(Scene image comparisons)
=== Begin Enclosure ===
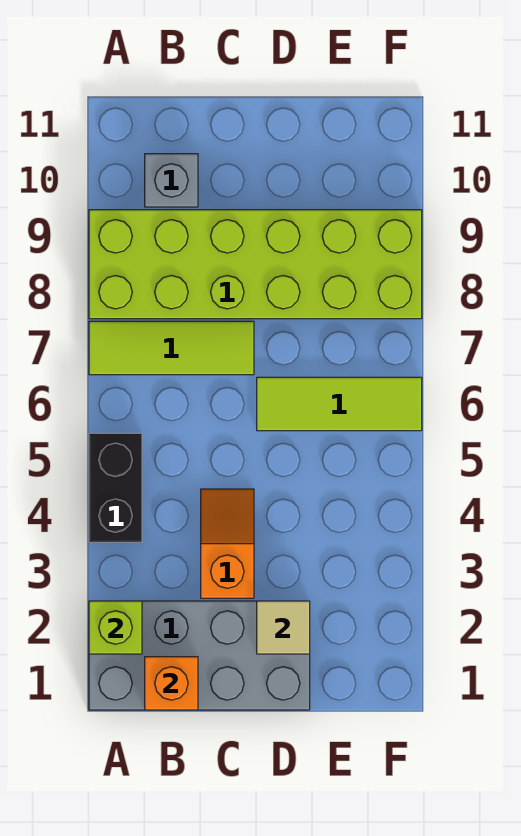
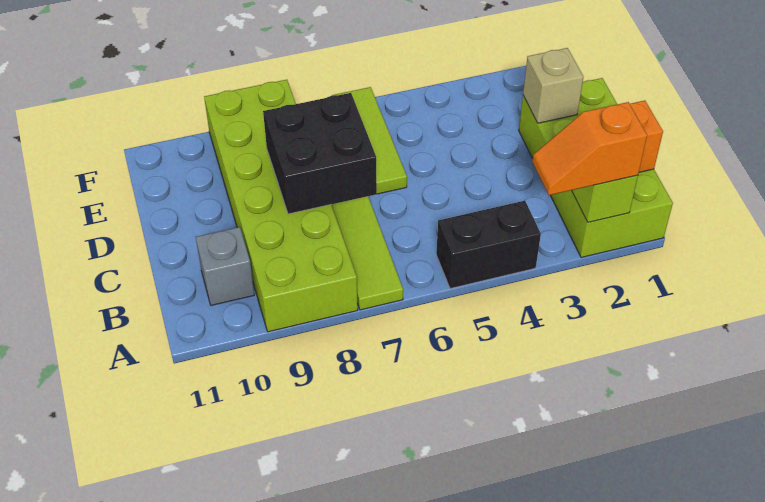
grey brick A1:D2 level 1 -> lime brick A1:D2 level 1
orange slope C3:C4 level 1 top 3 -> orange slope A2:A3 level 3 top 2
none -> black brick C7:D8 level 2
tan tile D2 level 2 -> tan brick D2 level 2

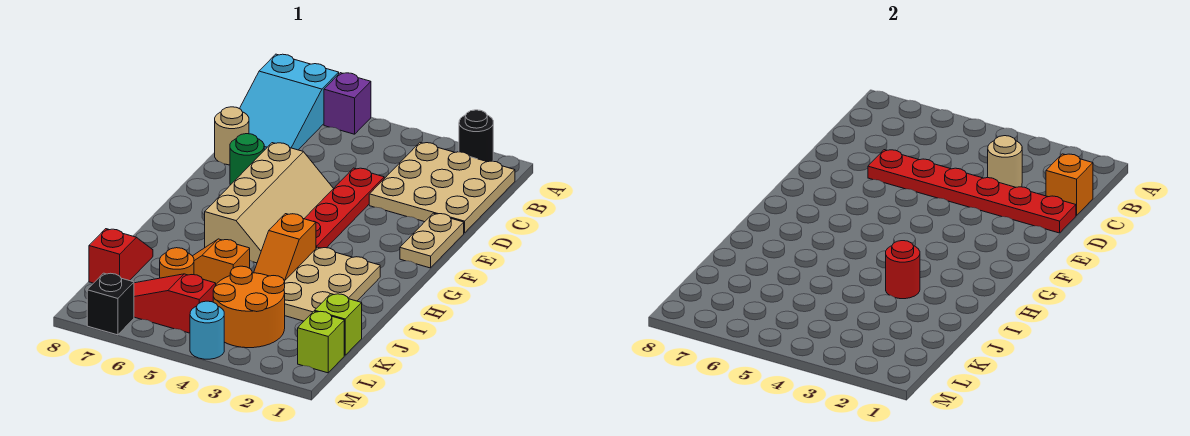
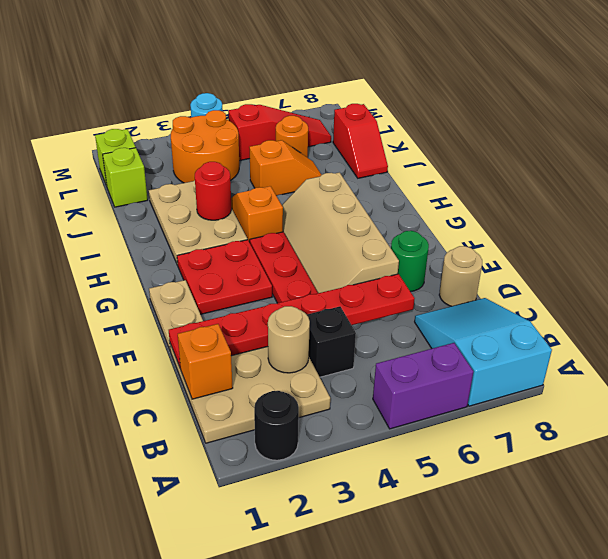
purple brick A6 level 1 -> purple brick A5:A6 level 1
none -> red plate F2:G3 level 1
black brick M7 level 1 -> black brick C4 level 1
=== End Enclosure ===
Copy out each line of the data containing the string "none".

none -> black brick C7:D8 level 2
none -> red plate F2:G3 level 1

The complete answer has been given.